*** Provided records Section Begins ***

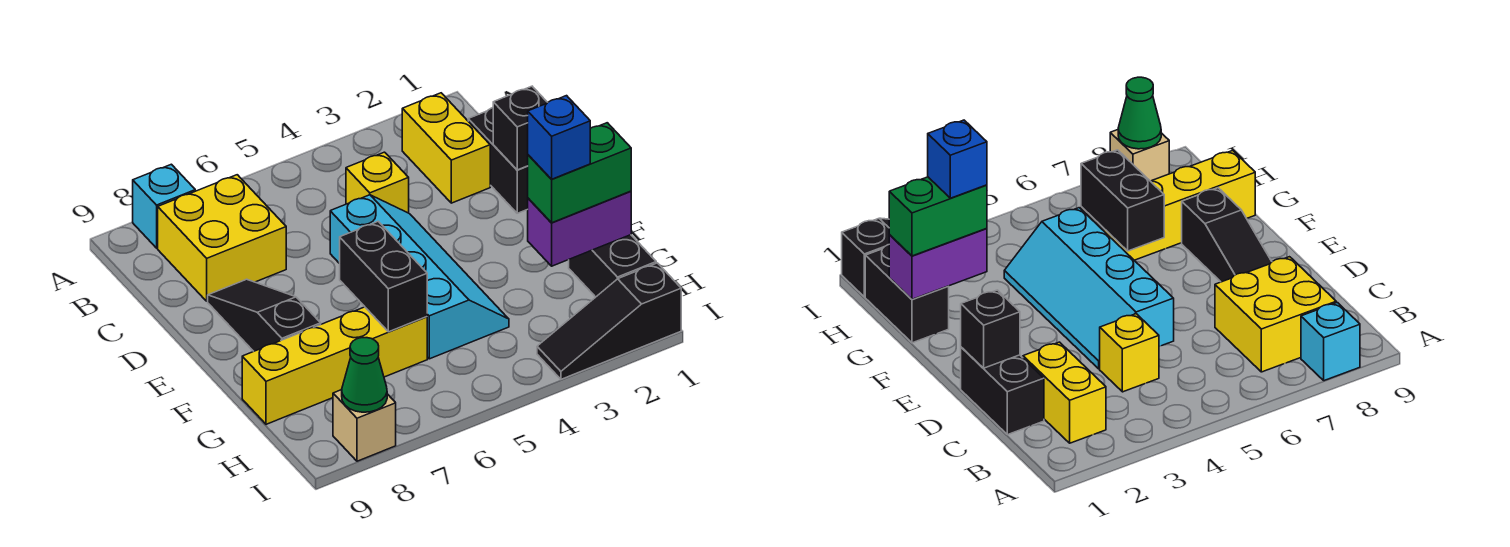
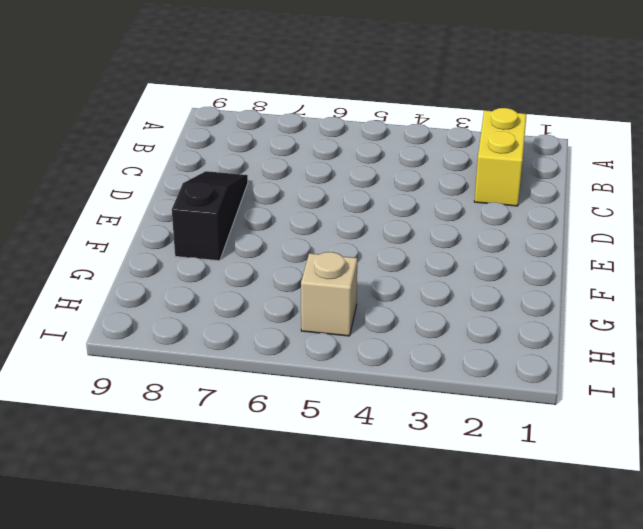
tan brick H5 level 1 -> tan brick I8 level 1
none -> cyan brick A8 level 1
none -> yellow brick B7:C8 level 1
none -> black brick C1:D1 level 1

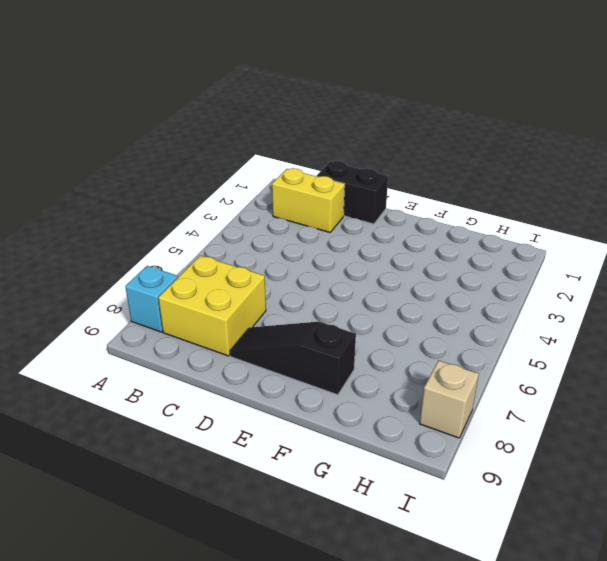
none -> yellow brick C4 level 1
none -> cyan slope D4:G5 level 1 top 5
none -> black brick G1:H1 level 1

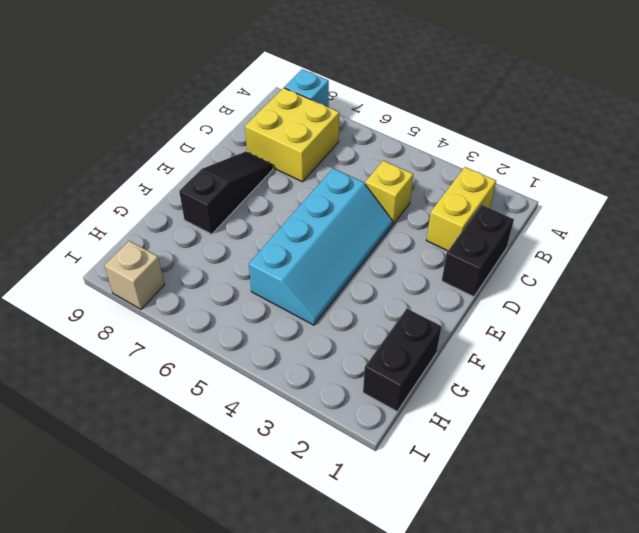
none -> yellow brick G6:G9 level 1
none -> black slope I1:I3 level 1 top 1
none -> black brick D1 level 2

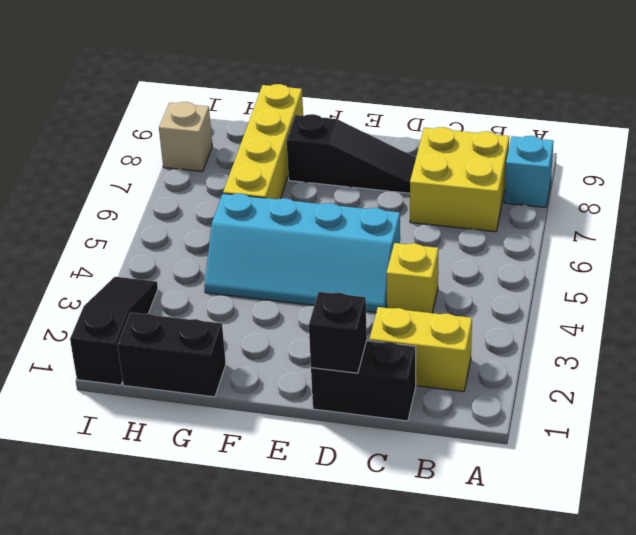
none -> black brick F6:G6 level 2
none -> purple brick G1:G2 level 2
none -> green cone I8 level 2

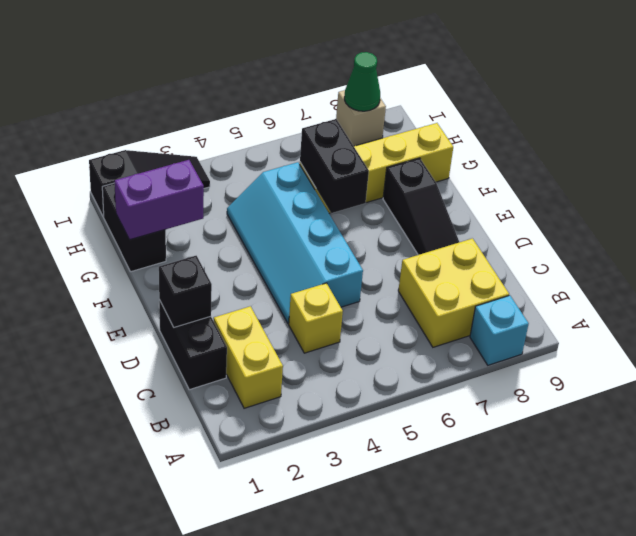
none -> green brick G1:G2 level 3
none -> blue brick G2 level 4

*** Provided records Section Ends ***

• Directions for this task: From the opening line of the entries above to the line that holds "none -> black slope I1:I3 level 1 top 1", inclusive, reproduce each line exactly and omit any picture.

• Written response:
tan brick H5 level 1 -> tan brick I8 level 1
none -> cyan brick A8 level 1
none -> yellow brick B7:C8 level 1
none -> black brick C1:D1 level 1

none -> yellow brick C4 level 1
none -> cyan slope D4:G5 level 1 top 5
none -> black brick G1:H1 level 1

none -> yellow brick G6:G9 level 1
none -> black slope I1:I3 level 1 top 1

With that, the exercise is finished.